Information provided:
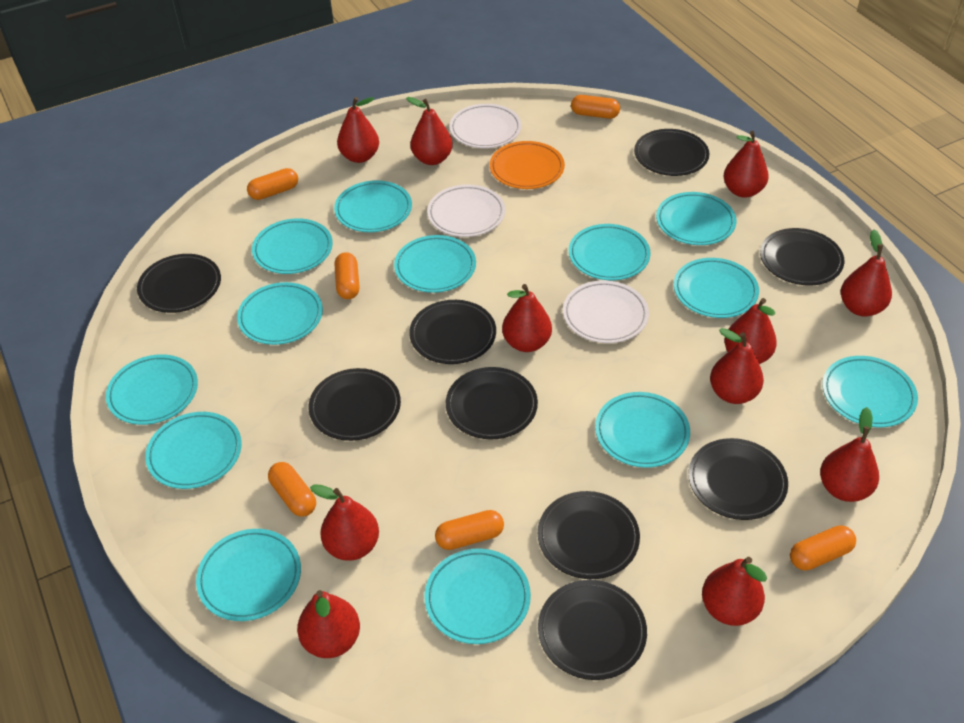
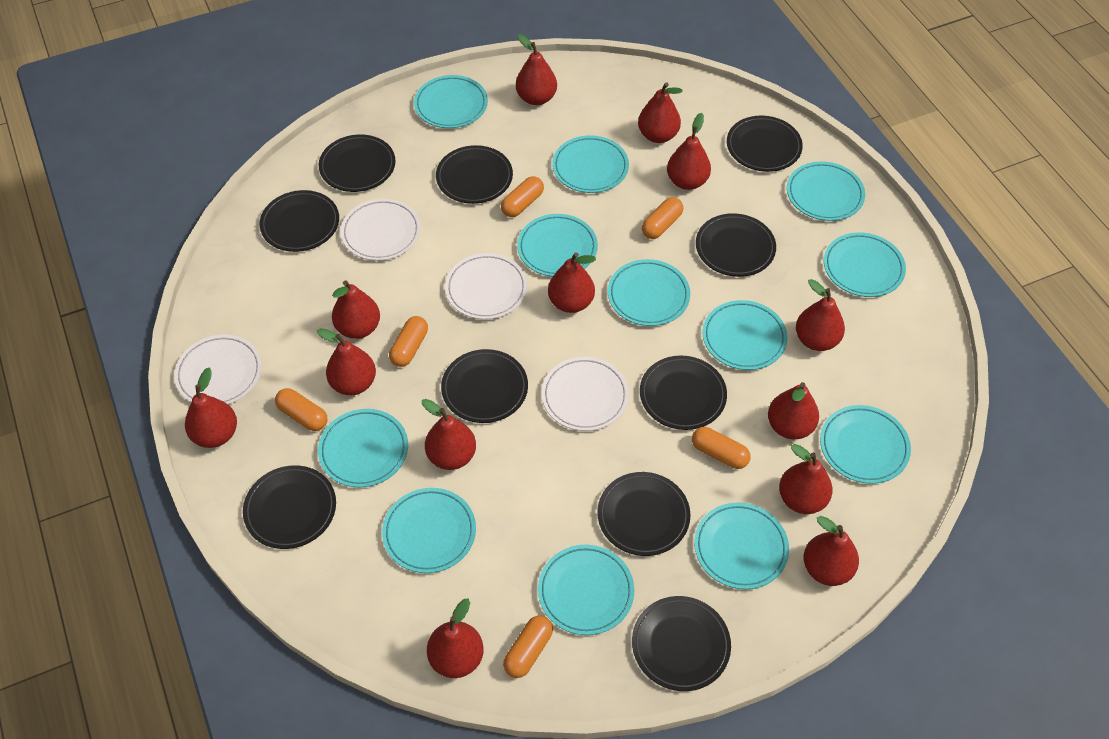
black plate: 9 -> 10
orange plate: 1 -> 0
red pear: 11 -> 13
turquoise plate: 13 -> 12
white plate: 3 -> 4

...

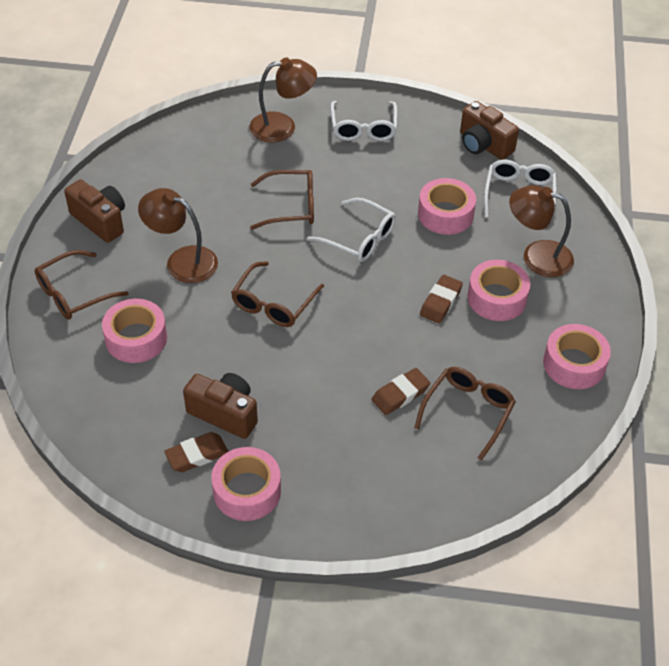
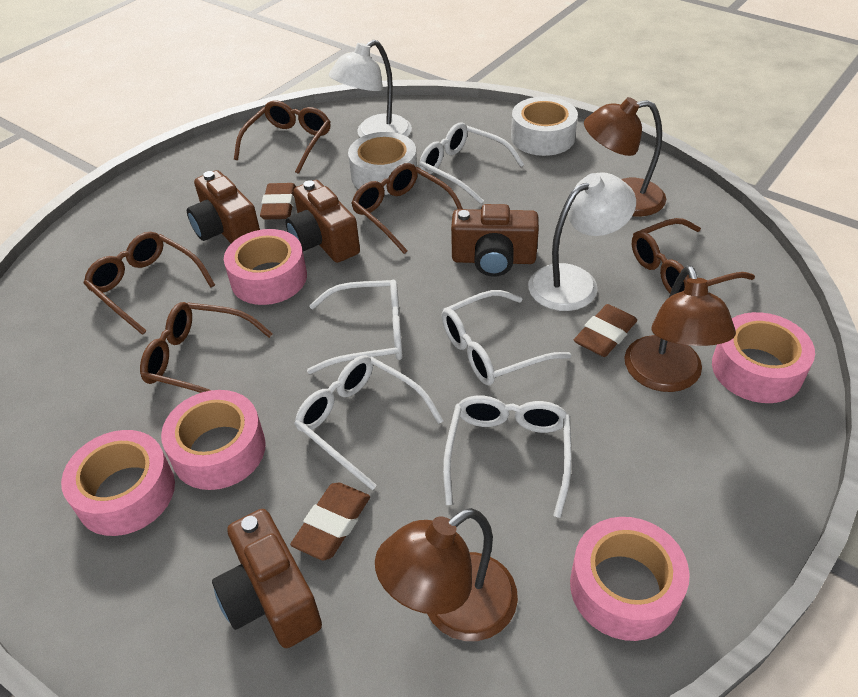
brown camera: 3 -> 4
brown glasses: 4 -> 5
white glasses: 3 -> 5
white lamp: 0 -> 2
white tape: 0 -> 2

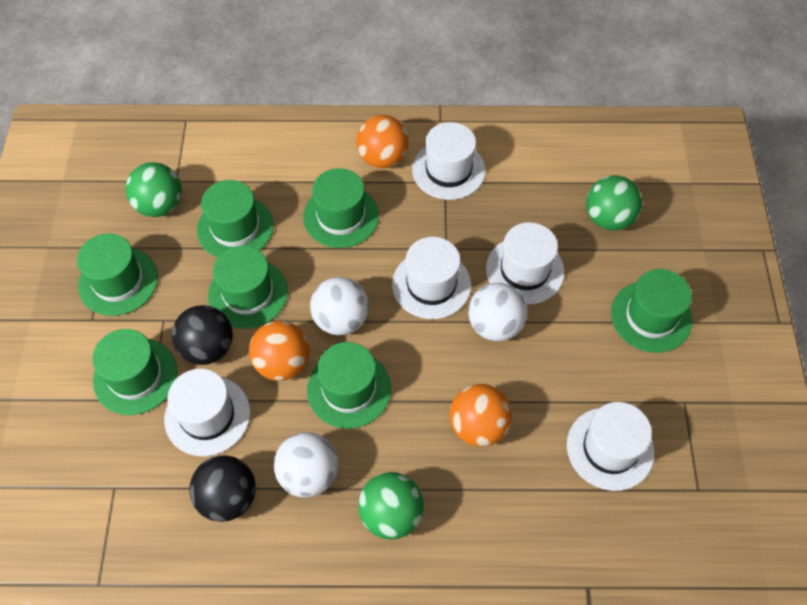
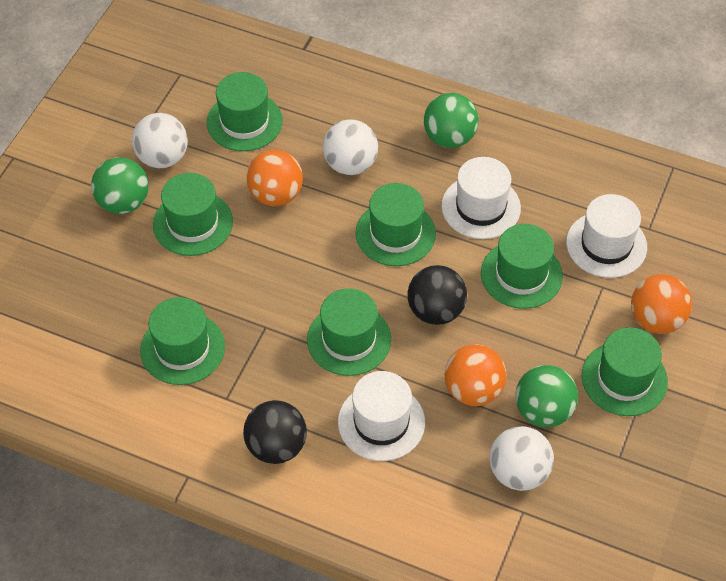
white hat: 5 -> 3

Task directions: Leave out the images and write out the lines above exactly, from the one with "brown glasses: 4 -> 5" up to and including the one with "white hat: 5 -> 3".

Response box:
brown glasses: 4 -> 5
white glasses: 3 -> 5
white lamp: 0 -> 2
white tape: 0 -> 2

white hat: 5 -> 3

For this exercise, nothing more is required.